• **EXERCISE PROMPT**: Quote exactly, and only, the lines from the one with "(579, 332) = (260, 335): grey" through the end of the listing.

• **DATA EXTRACTS**:
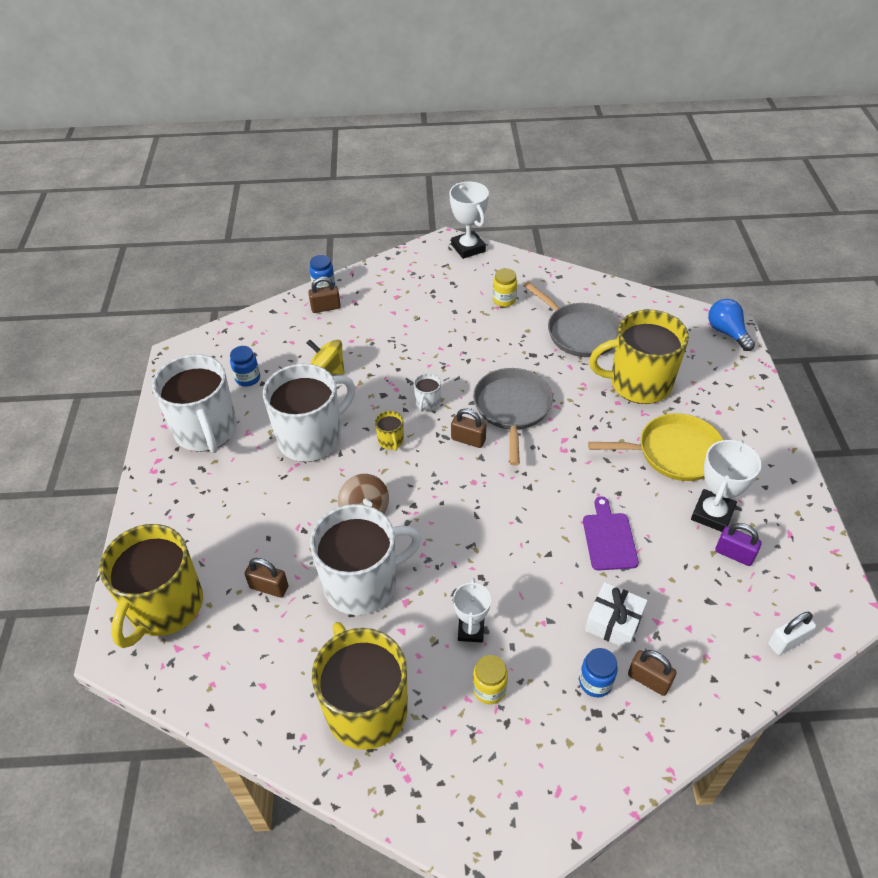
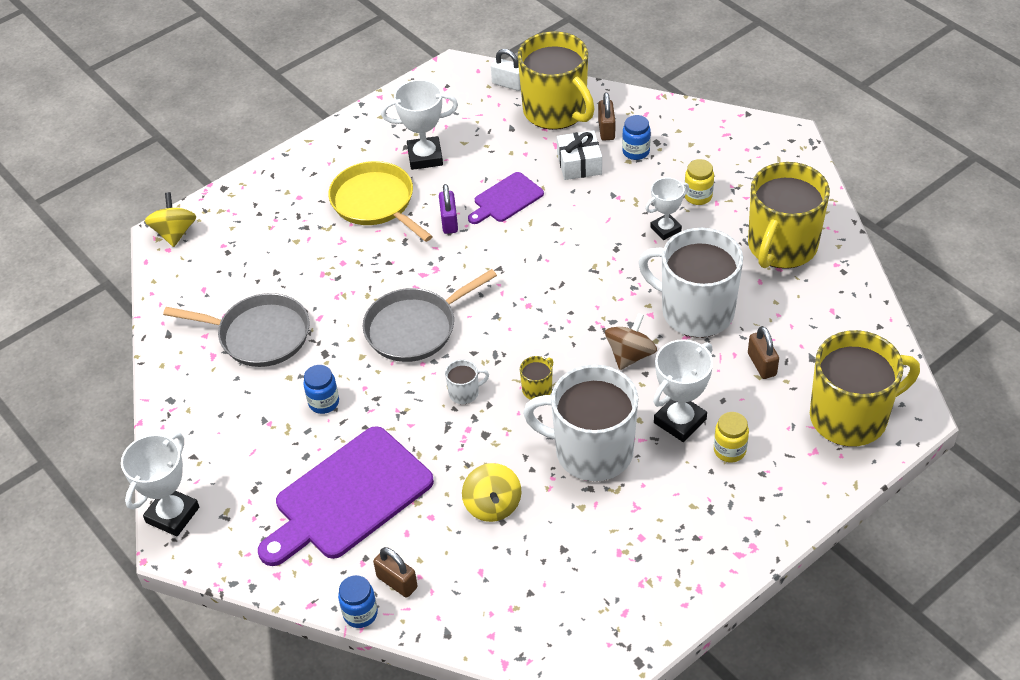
camera: 125 degrees left, 0 degrees up
(206, 430) = (667, 545): white mug -> none
(248, 378) = (569, 568): blue jar -> blue jar (324, 402)
(280, 500) = (680, 421): none -> white trophy
(404, 315) = (348, 497): none -> purple cutting board
(468, 440) = (484, 336): brown padlock -> none
(504, 300) = (252, 424): yellow jar -> yellow jar (729, 450)
(579, 332) = (260, 335): grey pan -> grey pan turned 90 degrees clockwise
(639, 383) = (303, 260): yellow mug -> yellow mug (556, 111)
(727, 332) = (175, 233): blue light bulb -> yellow spinning top
(734, 554) = (455, 132): purple padlock -> purple padlock (449, 222)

• **OUTPUT FOR THIS TASK**:
(579, 332) = (260, 335): grey pan -> grey pan turned 90 degrees clockwise
(639, 383) = (303, 260): yellow mug -> yellow mug (556, 111)
(727, 332) = (175, 233): blue light bulb -> yellow spinning top
(734, 554) = (455, 132): purple padlock -> purple padlock (449, 222)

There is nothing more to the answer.